═══ Data supplied ═══
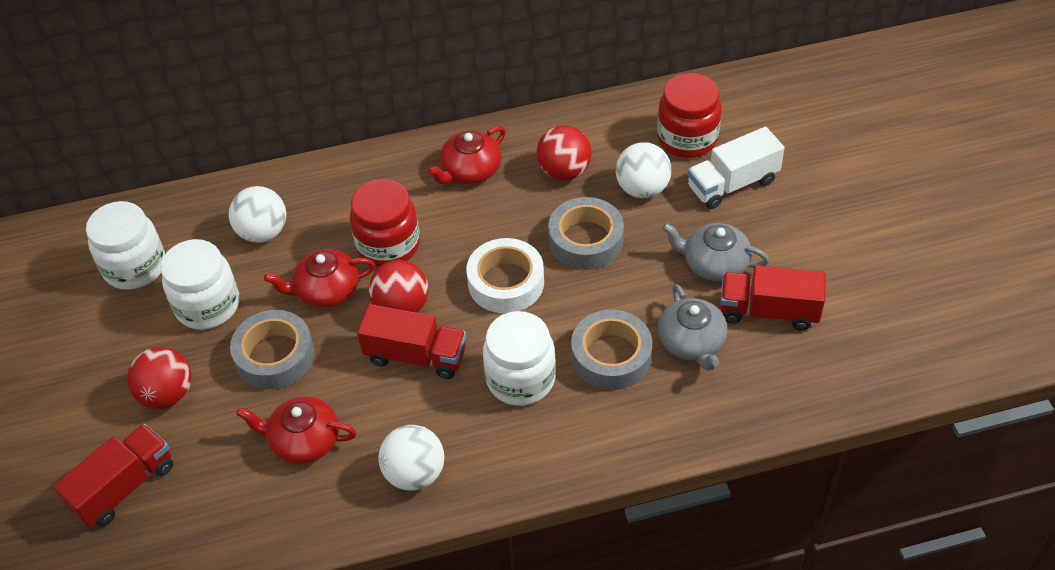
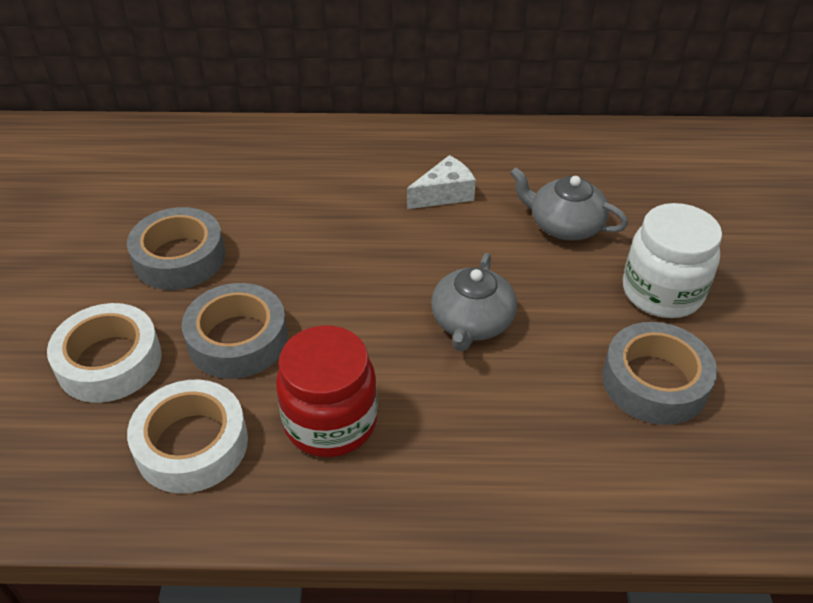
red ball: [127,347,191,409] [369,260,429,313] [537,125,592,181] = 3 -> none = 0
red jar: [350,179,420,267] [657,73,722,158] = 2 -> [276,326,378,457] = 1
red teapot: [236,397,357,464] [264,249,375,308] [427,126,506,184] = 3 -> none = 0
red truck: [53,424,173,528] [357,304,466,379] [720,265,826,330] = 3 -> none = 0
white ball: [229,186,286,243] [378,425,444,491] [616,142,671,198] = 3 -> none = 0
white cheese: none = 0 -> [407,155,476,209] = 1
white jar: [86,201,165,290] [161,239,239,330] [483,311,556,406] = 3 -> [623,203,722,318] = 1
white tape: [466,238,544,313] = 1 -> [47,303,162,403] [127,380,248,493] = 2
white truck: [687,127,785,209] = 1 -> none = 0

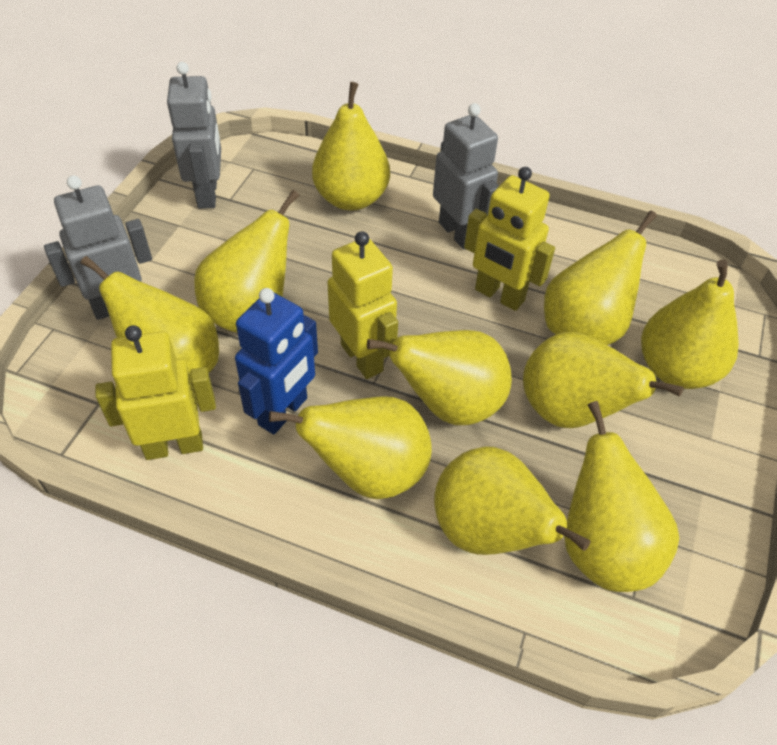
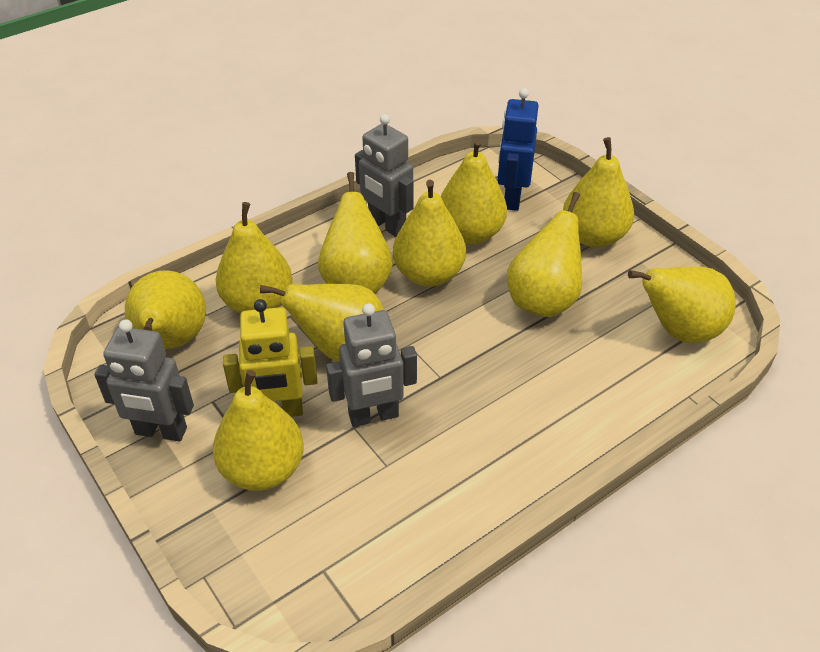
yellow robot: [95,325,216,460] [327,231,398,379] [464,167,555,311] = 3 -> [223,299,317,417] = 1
═══
__To-do item__
If a line in the entries contains "none", copy it.

__Solution to the exercise__
red ball: [127,347,191,409] [369,260,429,313] [537,125,592,181] = 3 -> none = 0
red teapot: [236,397,357,464] [264,249,375,308] [427,126,506,184] = 3 -> none = 0
red truck: [53,424,173,528] [357,304,466,379] [720,265,826,330] = 3 -> none = 0
white ball: [229,186,286,243] [378,425,444,491] [616,142,671,198] = 3 -> none = 0
white cheese: none = 0 -> [407,155,476,209] = 1
white truck: [687,127,785,209] = 1 -> none = 0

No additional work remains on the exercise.